*DESCRIPTION OF THE TASK:* For this exercise, copy the data exactly and omit any images.

*DATA PROVIDED:*
=== Section Start ===
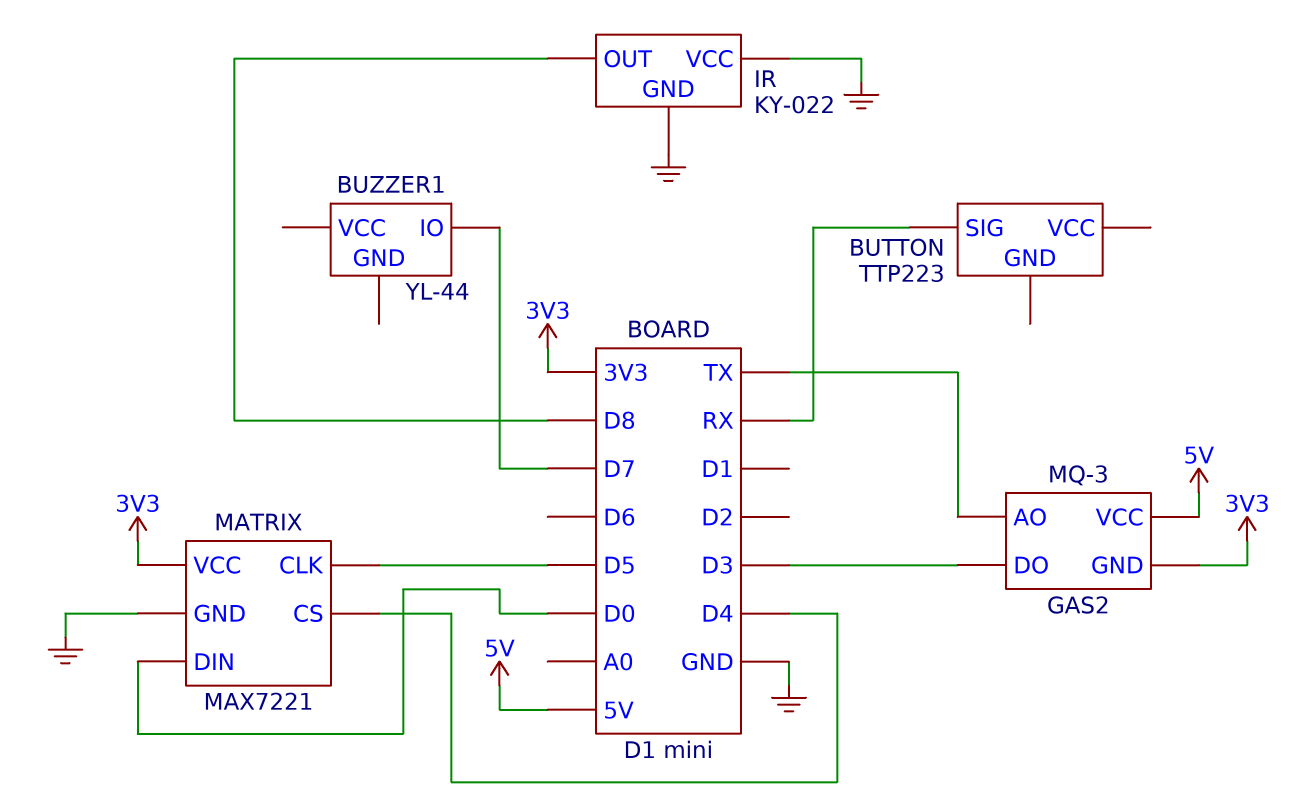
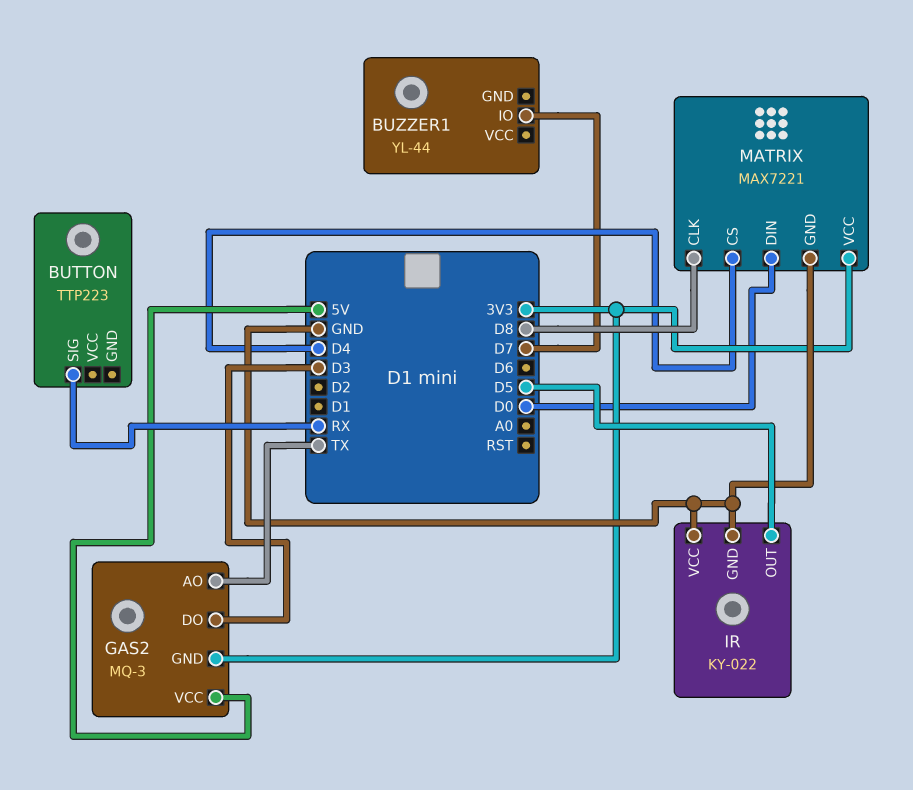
IR pin OUT: D8 -> D5
MATRIX pin CLK: D5 -> D8

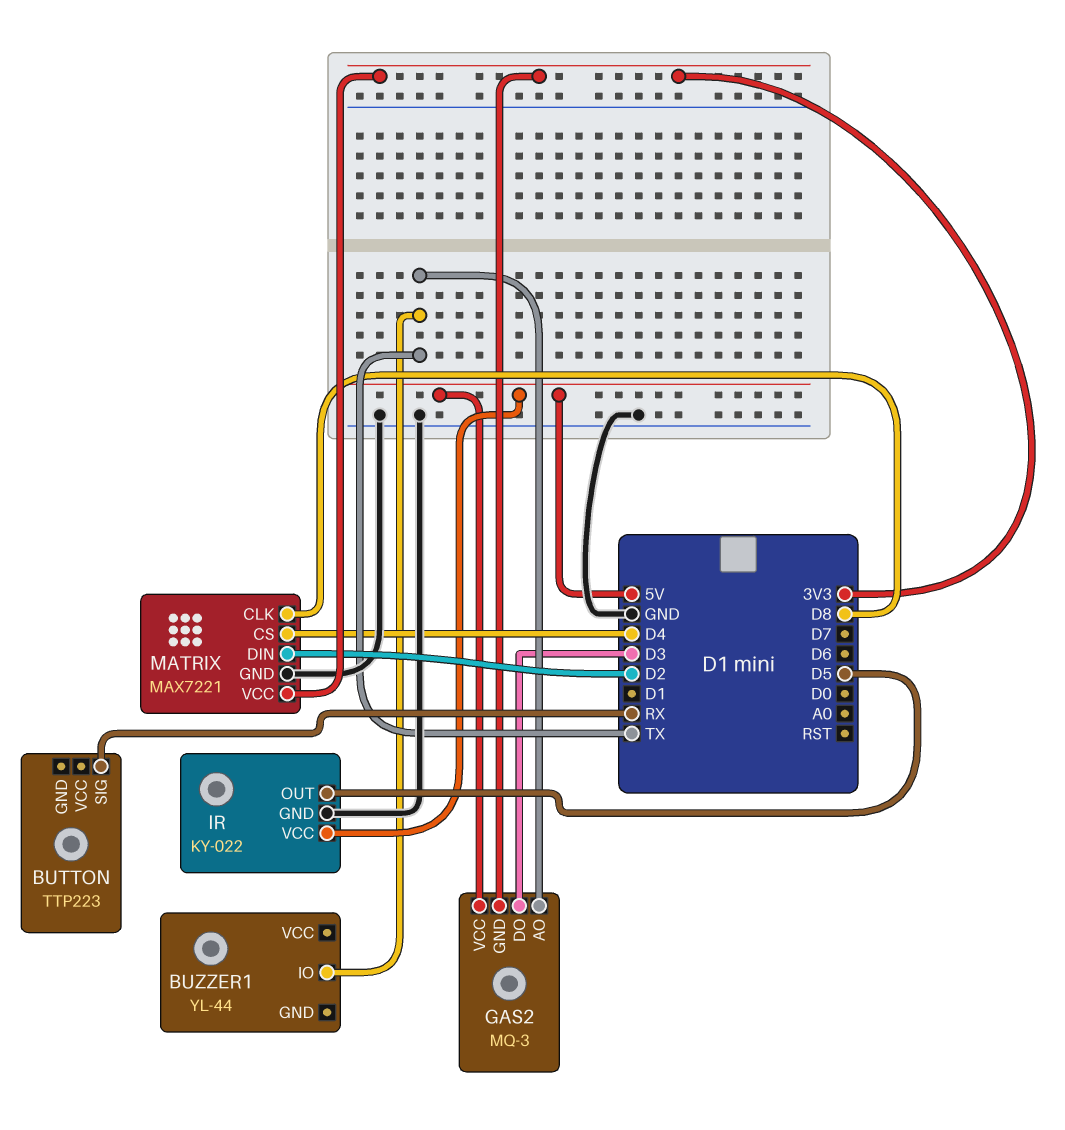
BUZZER1 pin IO: D7 -> TX
IR pin VCC: GND -> 5V
MATRIX pin DIN: D0 -> D2

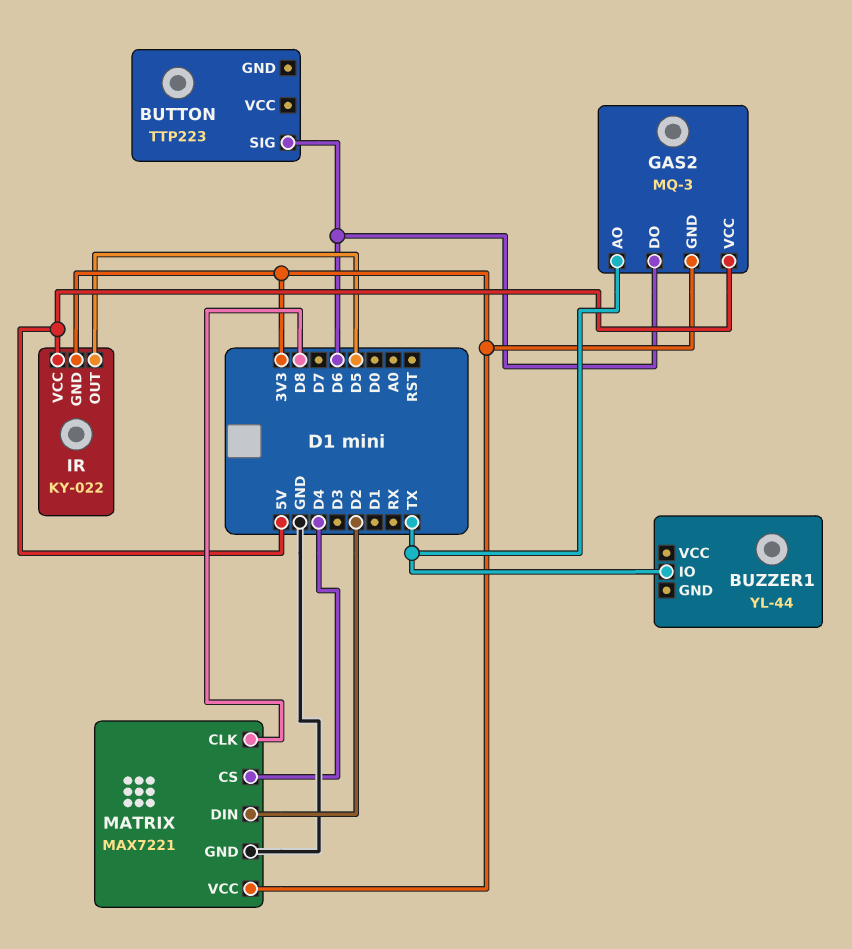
BUTTON pin SIG: RX -> D6
GAS2 pin DO: D3 -> D6
IR pin GND: GND -> 3V3

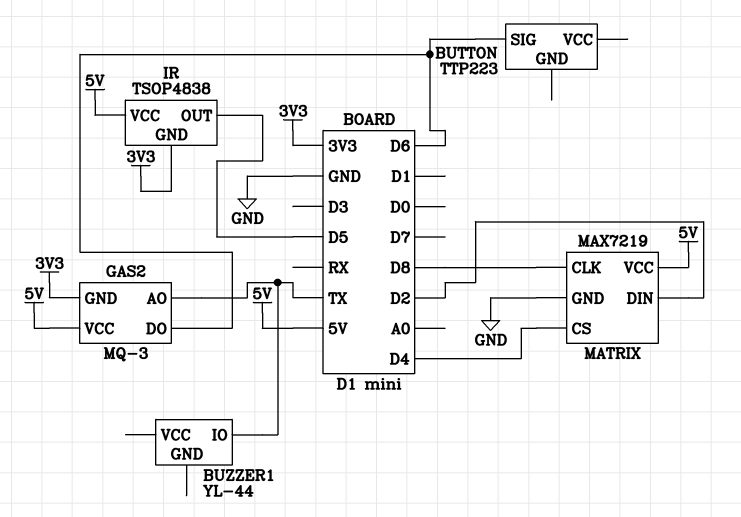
IR: KY-022 -> TSOP4838
MATRIX: MAX7221 -> MAX7219
MATRIX pin VCC: 3V3 -> 5V

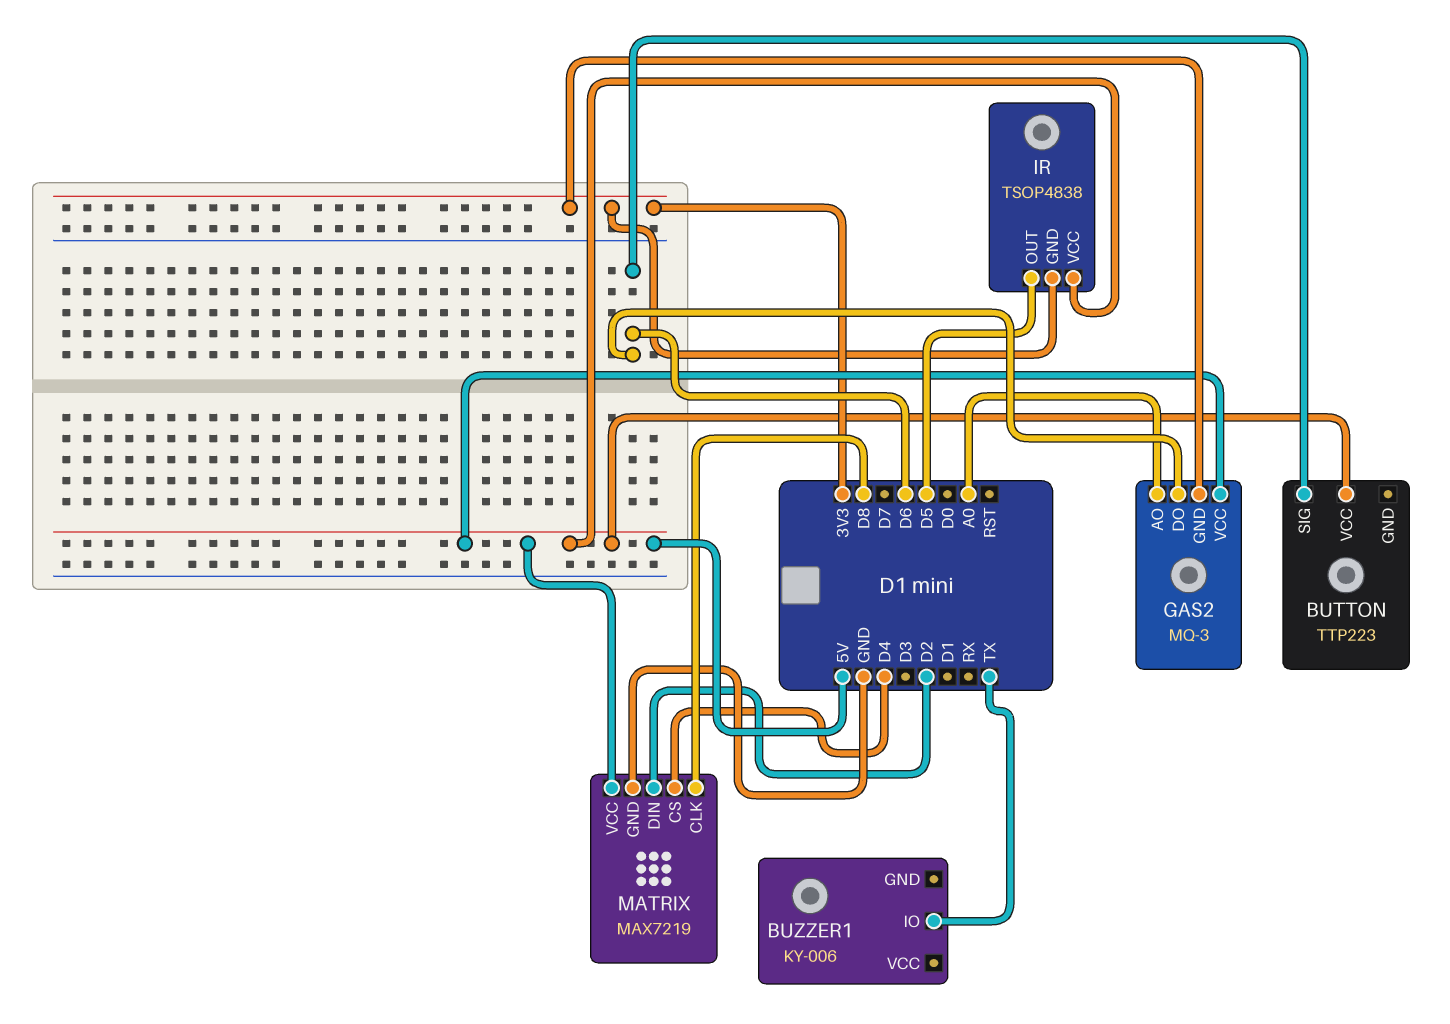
BUTTON pin VCC: none -> 5V
BUZZER1: YL-44 -> KY-006
GAS2 pin AO: TX -> A0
=== Section End ===
*TASK SOLUTION:*
IR pin OUT: D8 -> D5
MATRIX pin CLK: D5 -> D8

BUZZER1 pin IO: D7 -> TX
IR pin VCC: GND -> 5V
MATRIX pin DIN: D0 -> D2

BUTTON pin SIG: RX -> D6
GAS2 pin DO: D3 -> D6
IR pin GND: GND -> 3V3

IR: KY-022 -> TSOP4838
MATRIX: MAX7221 -> MAX7219
MATRIX pin VCC: 3V3 -> 5V

BUTTON pin VCC: none -> 5V
BUZZER1: YL-44 -> KY-006
GAS2 pin AO: TX -> A0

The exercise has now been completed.